What this task involves
Your answer must be an exact transcription of the data, with every picture omitted.

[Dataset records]

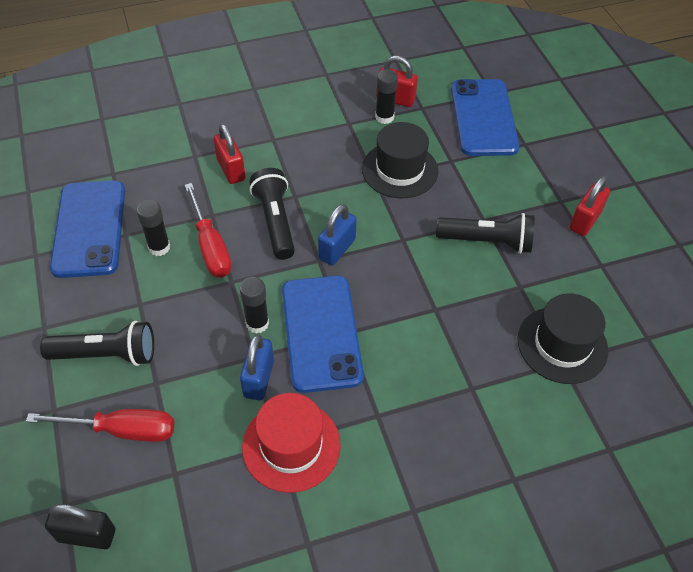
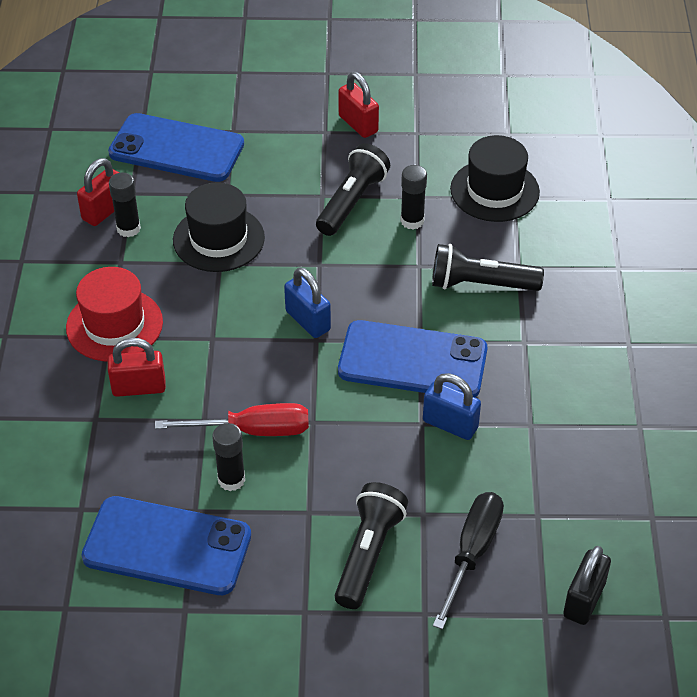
camera: 70 degrees left, 5 degrees down
(122, 430) = (472, 553): red screwdriver -> black screwdriver
(257, 323) = (379, 411): black glue stick -> black glue stick (412, 221)
(275, 222) = (243, 364): black flashlight -> black flashlight (480, 284)
(291, 446) = (536, 415): red hat -> red hat (114, 325)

Response to this task
camera: 70 degrees left, 5 degrees down
(122, 430) = (472, 553): red screwdriver -> black screwdriver
(257, 323) = (379, 411): black glue stick -> black glue stick (412, 221)
(275, 222) = (243, 364): black flashlight -> black flashlight (480, 284)
(291, 446) = (536, 415): red hat -> red hat (114, 325)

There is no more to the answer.